Excerpted records:

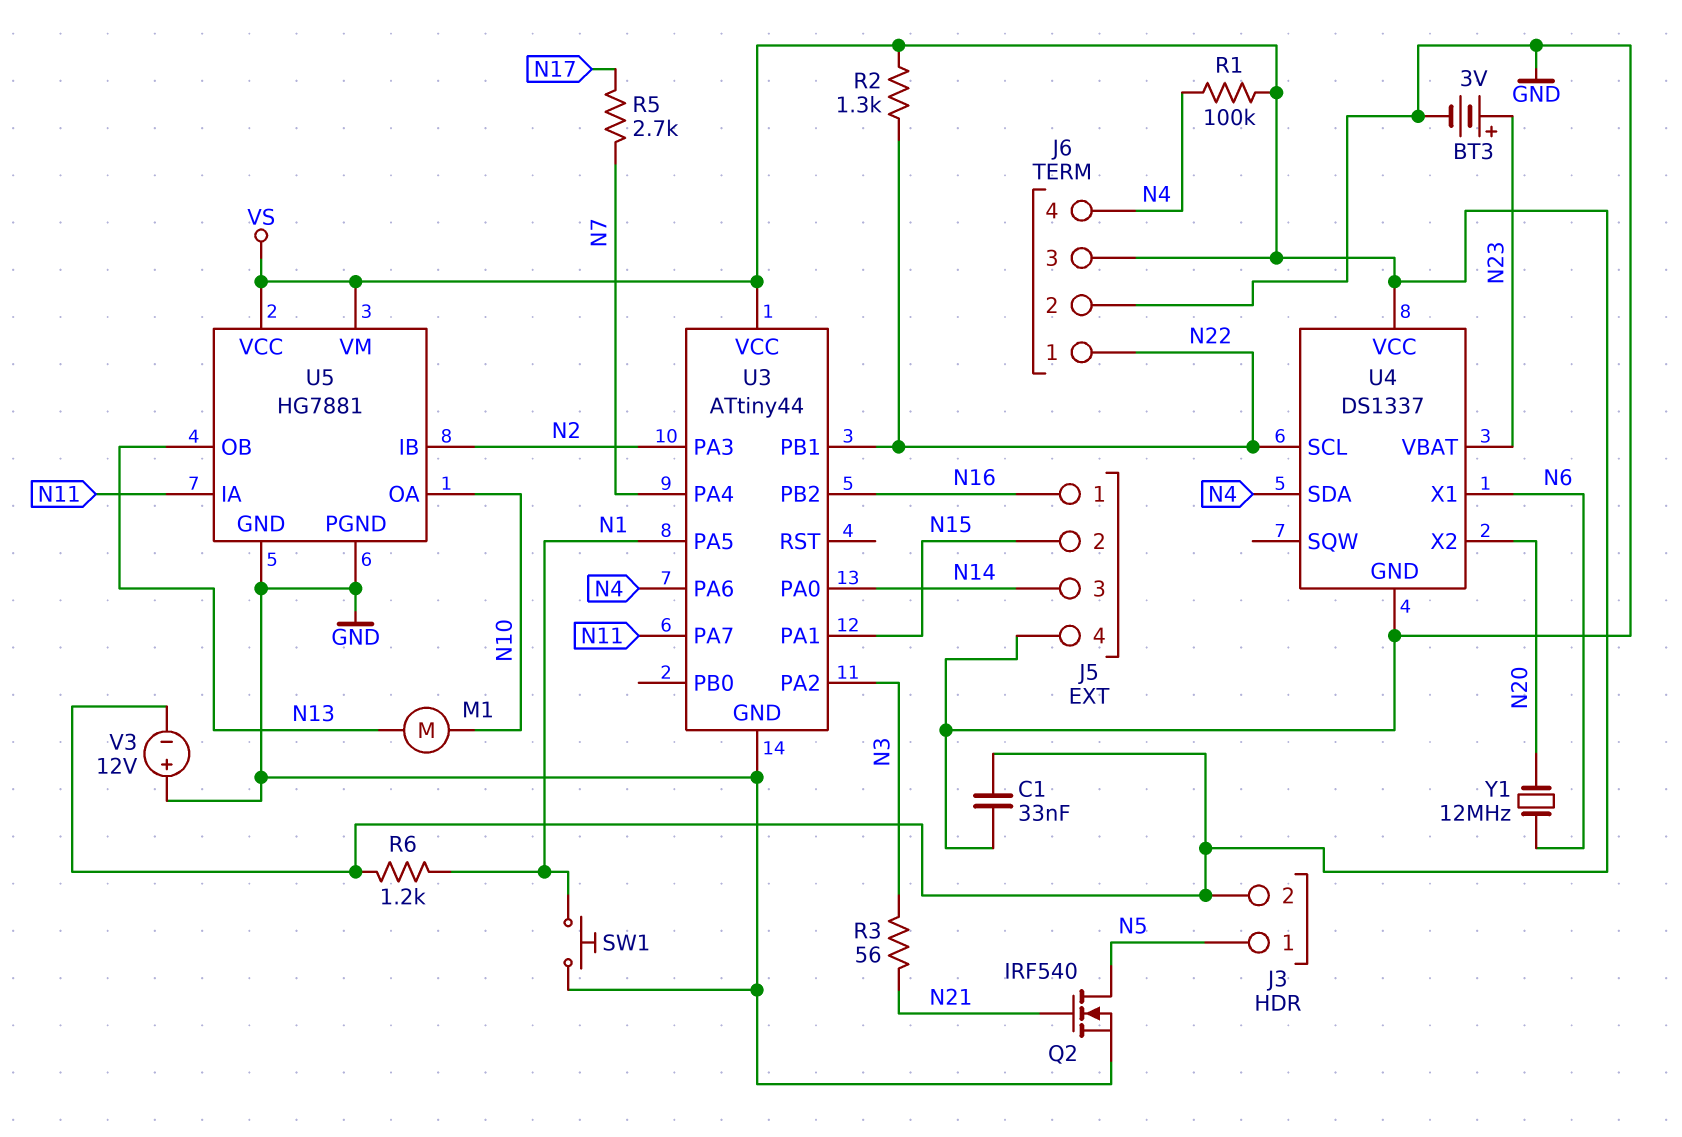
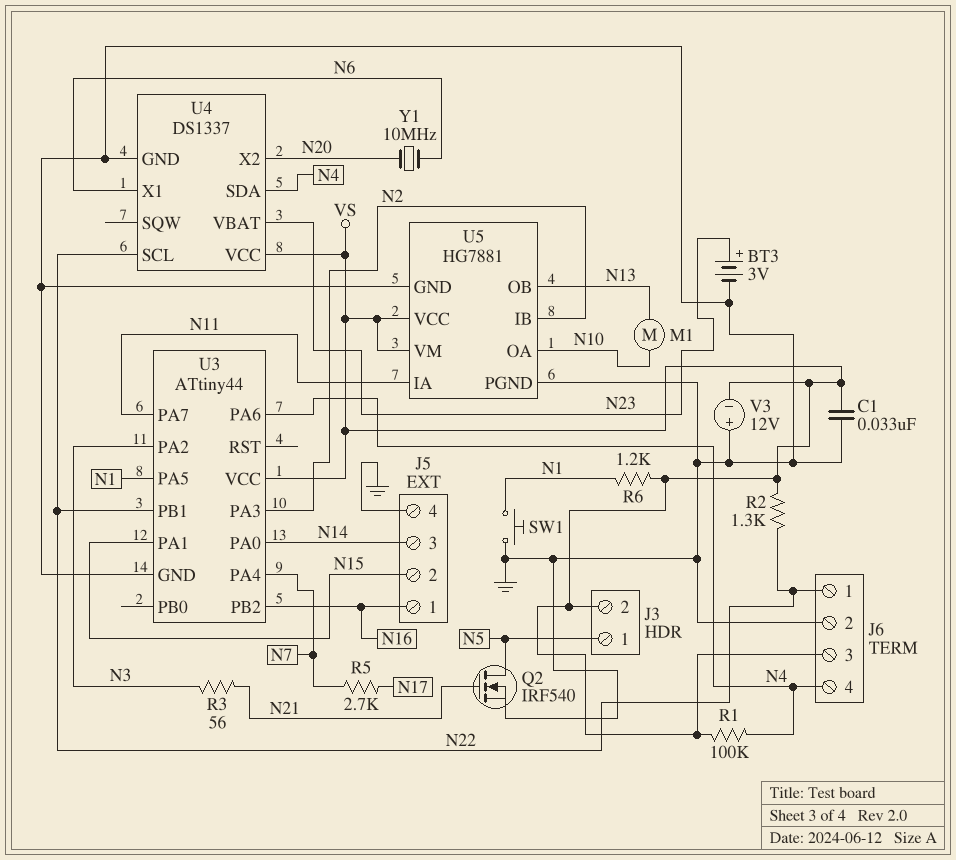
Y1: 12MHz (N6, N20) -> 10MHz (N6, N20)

...

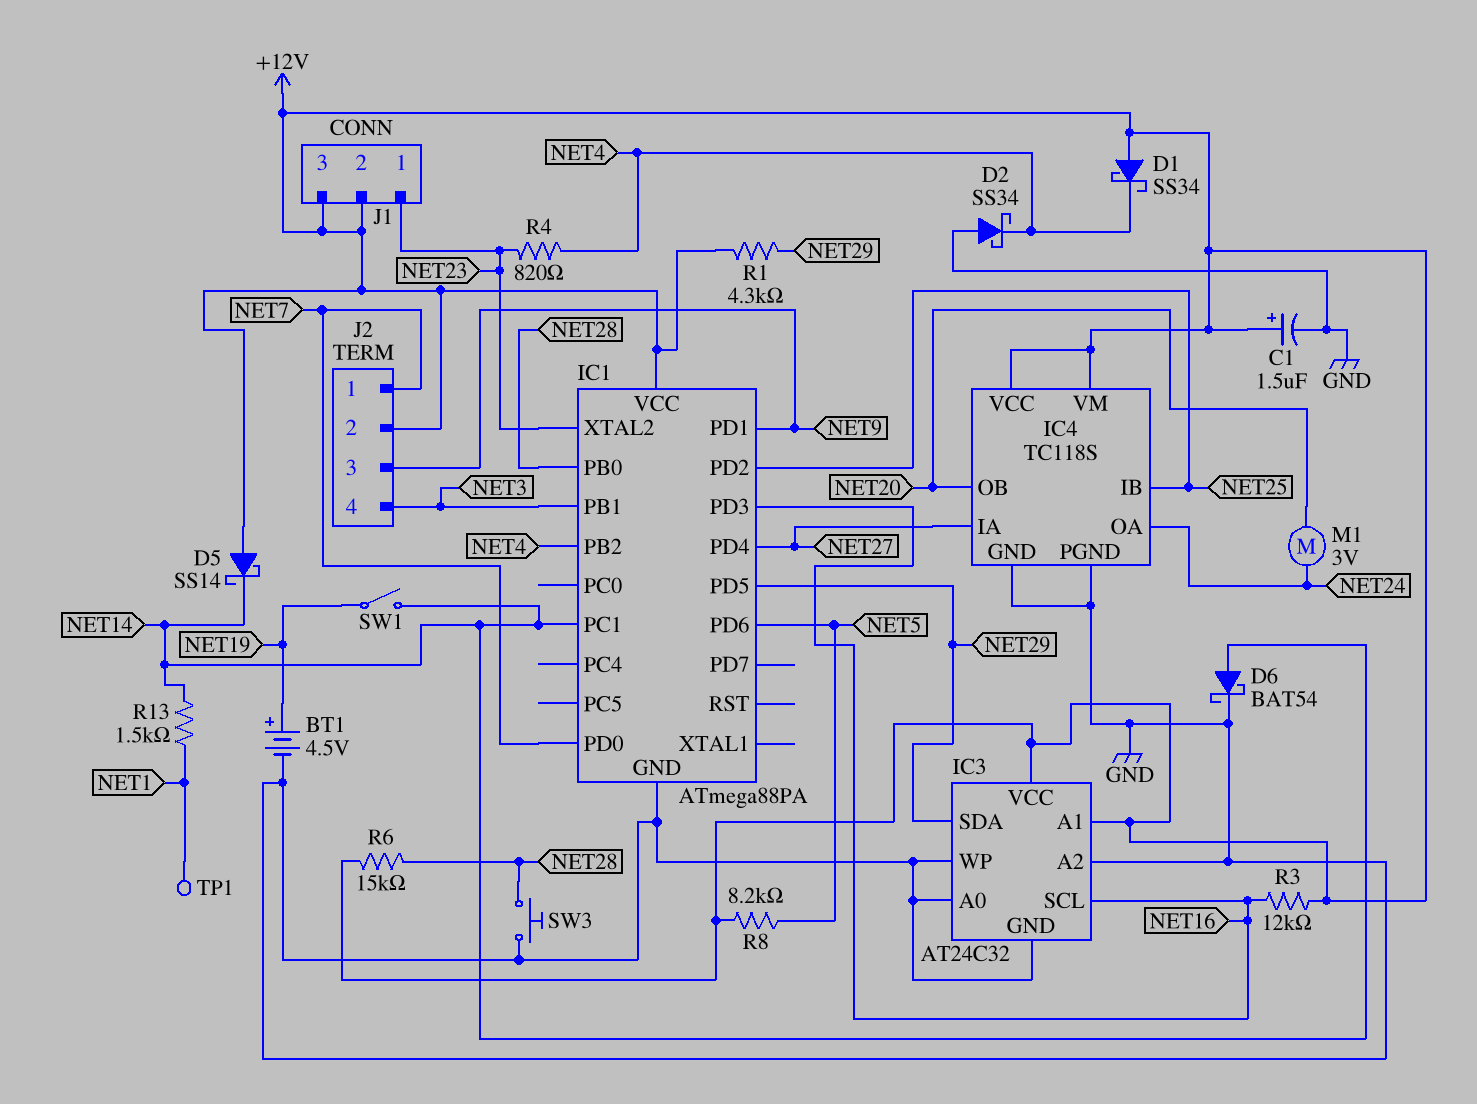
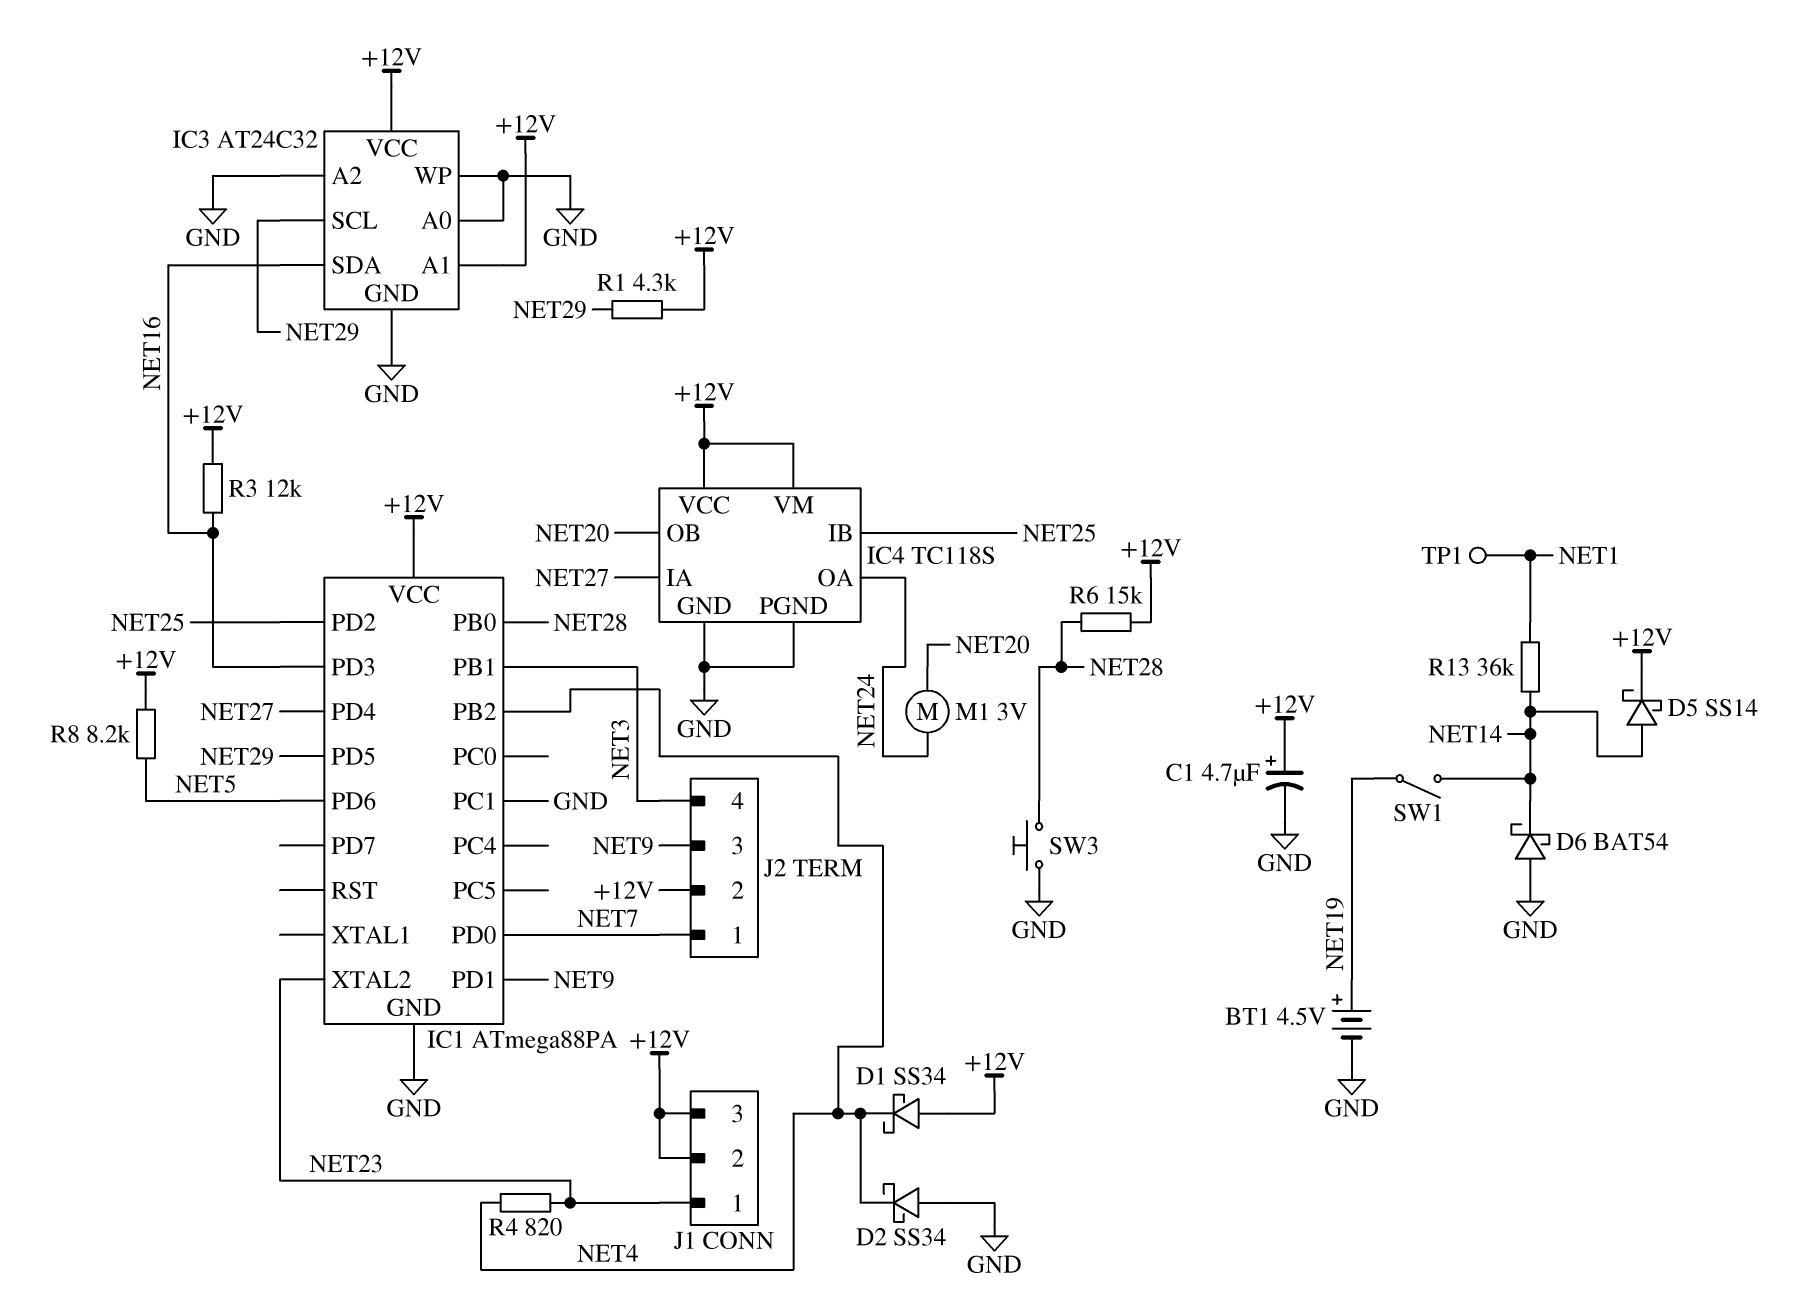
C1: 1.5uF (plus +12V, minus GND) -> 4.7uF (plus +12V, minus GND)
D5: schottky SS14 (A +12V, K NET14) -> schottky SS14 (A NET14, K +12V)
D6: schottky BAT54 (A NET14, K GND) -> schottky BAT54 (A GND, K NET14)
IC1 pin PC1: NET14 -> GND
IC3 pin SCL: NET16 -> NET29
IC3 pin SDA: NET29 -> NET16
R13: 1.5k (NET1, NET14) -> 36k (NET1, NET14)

Activity: Starting at the line above that holds "IC3 pin SDA: NET29 -> NET16" and ending at the line that holds "R13: 1.5k (NET1, NET14) -> 36k (NET1, NET14)", transcribe each line exactly and include no other lines.

Answer space:
IC3 pin SDA: NET29 -> NET16
R13: 1.5k (NET1, NET14) -> 36k (NET1, NET14)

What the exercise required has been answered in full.